▸ **Description of the task**
Could you print exactly the lines of the listing below, starting at the line that has "(183, 98) = (110, 240): yellow" and ending at the line that has "(264, 295) = (307, 322): grey", and only those lines?

-------------------------

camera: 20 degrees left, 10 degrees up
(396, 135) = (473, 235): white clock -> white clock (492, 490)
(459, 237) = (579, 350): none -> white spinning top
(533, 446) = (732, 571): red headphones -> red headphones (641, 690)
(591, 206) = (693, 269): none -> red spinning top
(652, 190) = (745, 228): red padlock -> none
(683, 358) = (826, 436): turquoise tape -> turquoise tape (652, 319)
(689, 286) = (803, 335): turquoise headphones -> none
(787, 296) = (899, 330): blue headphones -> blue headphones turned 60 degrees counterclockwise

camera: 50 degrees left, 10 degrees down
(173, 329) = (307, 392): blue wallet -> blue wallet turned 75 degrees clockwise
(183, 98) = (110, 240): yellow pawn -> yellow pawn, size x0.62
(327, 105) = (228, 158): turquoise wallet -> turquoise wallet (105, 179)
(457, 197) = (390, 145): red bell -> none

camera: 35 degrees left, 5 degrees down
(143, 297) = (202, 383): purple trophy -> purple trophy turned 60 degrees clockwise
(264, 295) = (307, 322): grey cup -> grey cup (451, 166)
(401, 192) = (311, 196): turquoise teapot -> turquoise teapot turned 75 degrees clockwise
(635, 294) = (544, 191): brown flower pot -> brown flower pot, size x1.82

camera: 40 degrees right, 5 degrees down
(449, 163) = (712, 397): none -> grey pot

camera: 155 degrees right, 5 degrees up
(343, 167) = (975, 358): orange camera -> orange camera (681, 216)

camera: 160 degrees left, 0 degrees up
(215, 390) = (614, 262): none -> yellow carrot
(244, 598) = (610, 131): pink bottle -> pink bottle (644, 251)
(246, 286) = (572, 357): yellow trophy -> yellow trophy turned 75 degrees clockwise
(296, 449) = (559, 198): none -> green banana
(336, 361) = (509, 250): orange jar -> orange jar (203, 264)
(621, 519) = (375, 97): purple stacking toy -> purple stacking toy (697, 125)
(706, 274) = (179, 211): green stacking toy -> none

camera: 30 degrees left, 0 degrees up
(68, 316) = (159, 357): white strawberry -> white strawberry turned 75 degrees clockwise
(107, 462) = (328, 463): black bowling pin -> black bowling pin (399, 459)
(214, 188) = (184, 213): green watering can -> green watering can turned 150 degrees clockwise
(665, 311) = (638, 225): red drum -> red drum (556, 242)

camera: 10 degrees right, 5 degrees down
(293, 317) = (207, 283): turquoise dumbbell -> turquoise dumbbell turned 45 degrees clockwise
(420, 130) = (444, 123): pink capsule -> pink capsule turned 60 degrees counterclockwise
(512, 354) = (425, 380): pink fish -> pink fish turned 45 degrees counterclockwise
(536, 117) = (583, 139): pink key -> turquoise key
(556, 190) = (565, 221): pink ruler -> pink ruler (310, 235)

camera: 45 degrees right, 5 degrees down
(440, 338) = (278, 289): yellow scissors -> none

-------------------------

▸ **Solution**
(183, 98) = (110, 240): yellow pawn -> yellow pawn, size x0.62
(327, 105) = (228, 158): turquoise wallet -> turquoise wallet (105, 179)
(457, 197) = (390, 145): red bell -> none

camera: 35 degrees left, 5 degrees down
(143, 297) = (202, 383): purple trophy -> purple trophy turned 60 degrees clockwise
(264, 295) = (307, 322): grey cup -> grey cup (451, 166)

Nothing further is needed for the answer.